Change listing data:
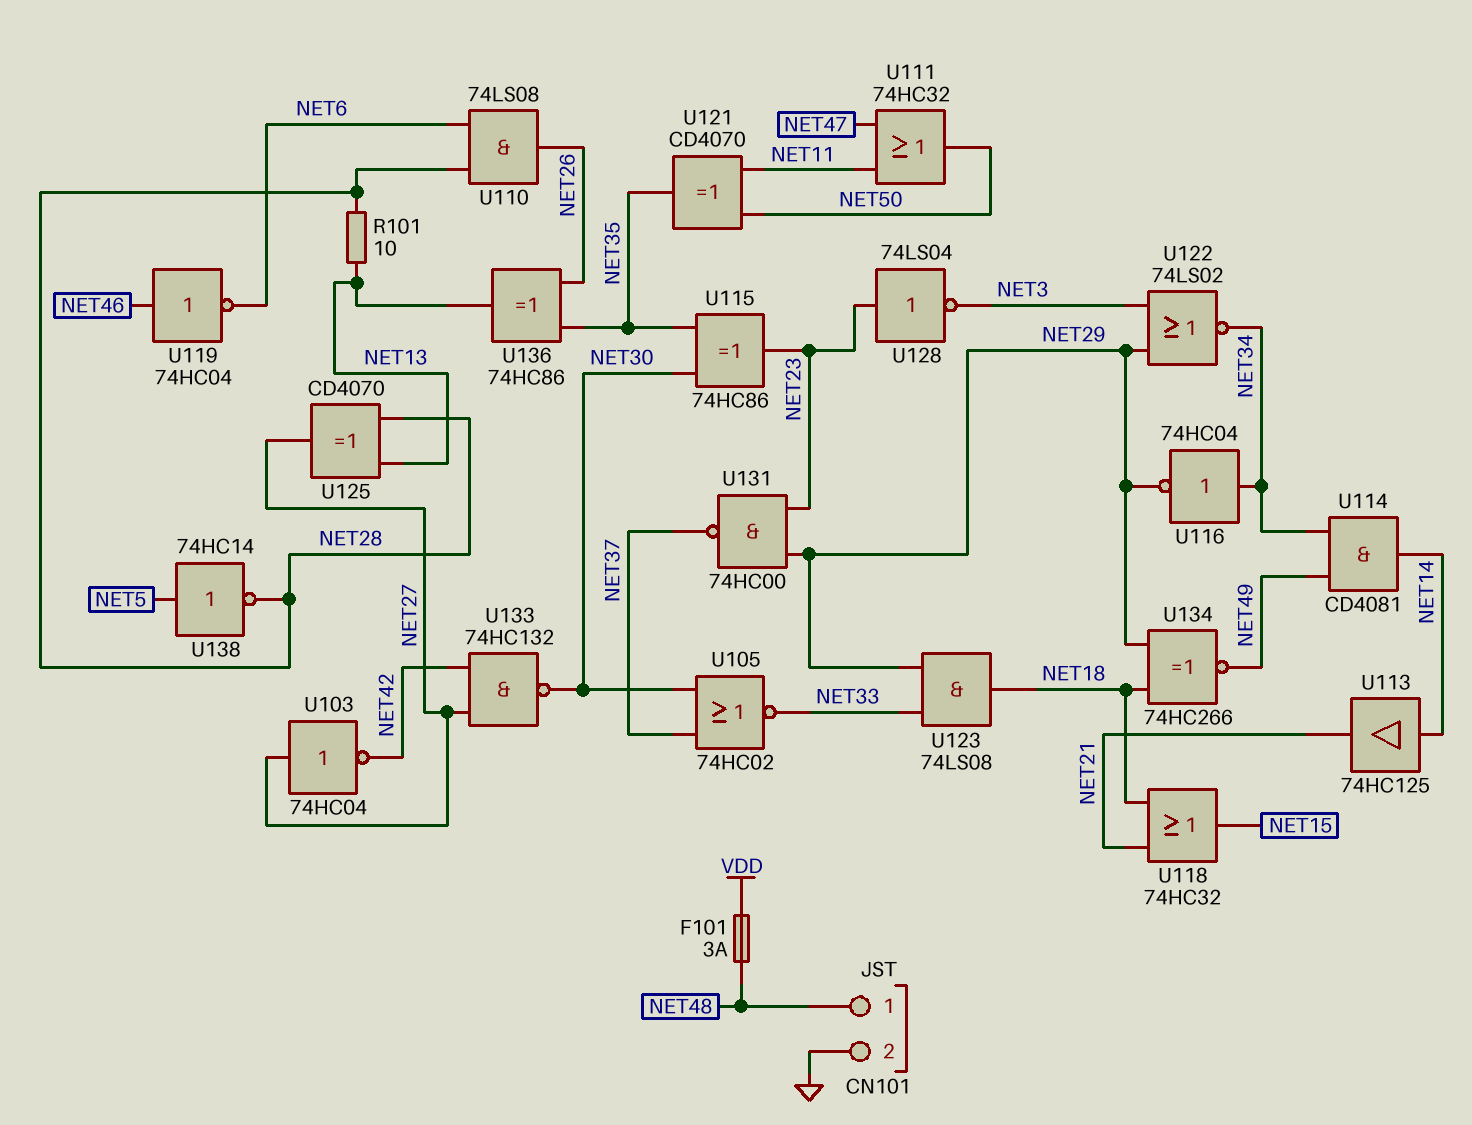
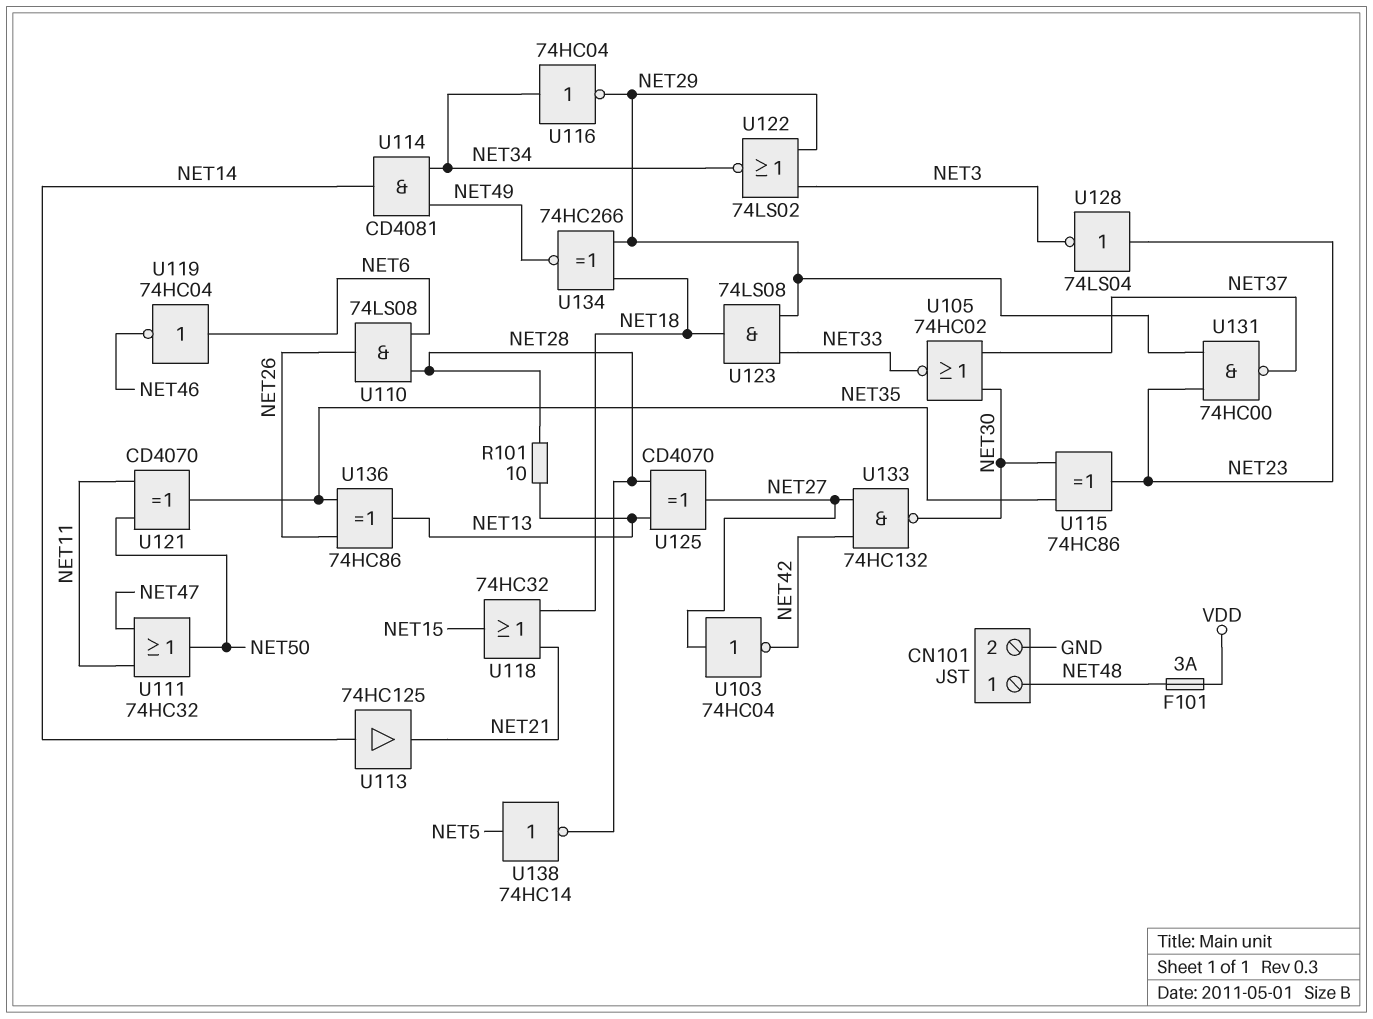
U119: NOT 74HC04 (in NET46, out NET6) -> NOT 74HC04 (in NET6, out NET46)

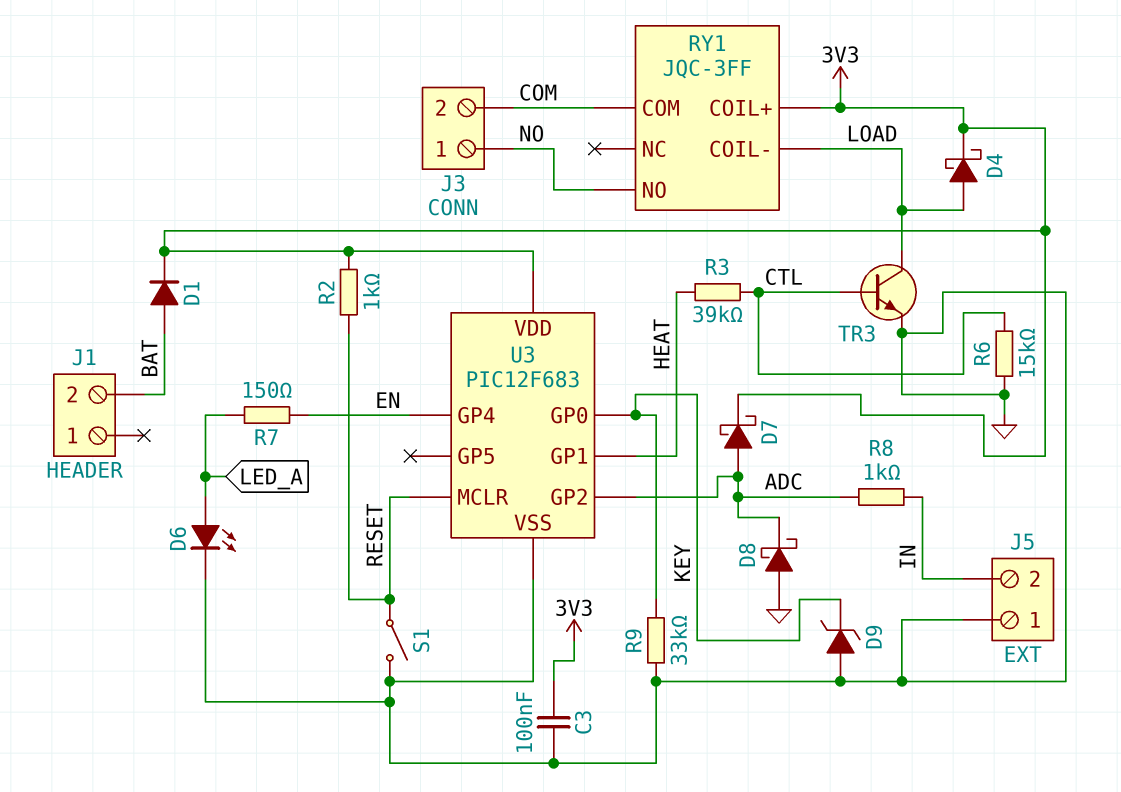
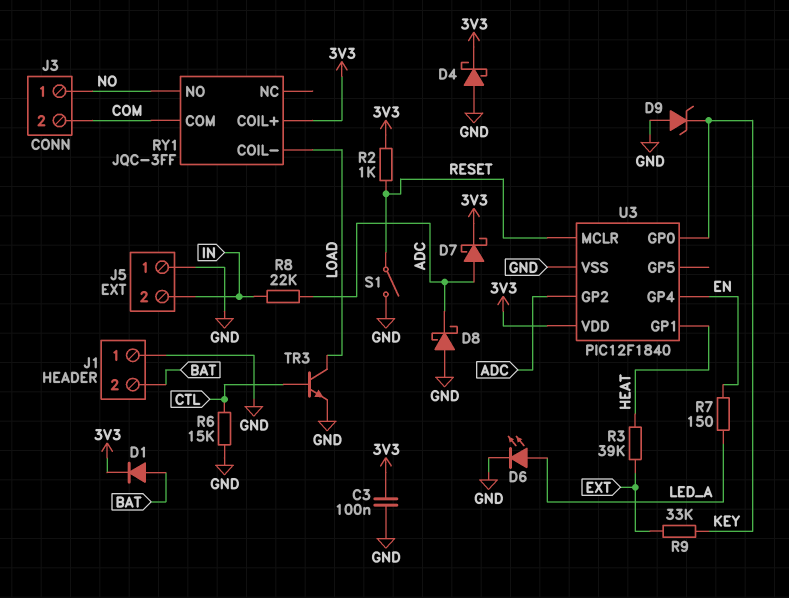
D4: schottky (A LOAD, K 3V3) -> schottky (A GND, K 3V3)
J1 pin 1: none -> GND
R3: 39k (CTL, HEAT) -> 39k (EXT, HEAT)
R8: 1k (ADC, IN) -> 22k (ADC, IN)
R9: 33k (GND, KEY) -> 33k (EXT, KEY)
U3: PIC12F683 -> PIC12F1840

# Work task
What is needed is a verbatim copy of every entry, with the pictures omitted.

# Answer to this task
U119: NOT 74HC04 (in NET46, out NET6) -> NOT 74HC04 (in NET6, out NET46)

D4: schottky (A LOAD, K 3V3) -> schottky (A GND, K 3V3)
J1 pin 1: none -> GND
R3: 39k (CTL, HEAT) -> 39k (EXT, HEAT)
R8: 1k (ADC, IN) -> 22k (ADC, IN)
R9: 33k (GND, KEY) -> 33k (EXT, KEY)
U3: PIC12F683 -> PIC12F1840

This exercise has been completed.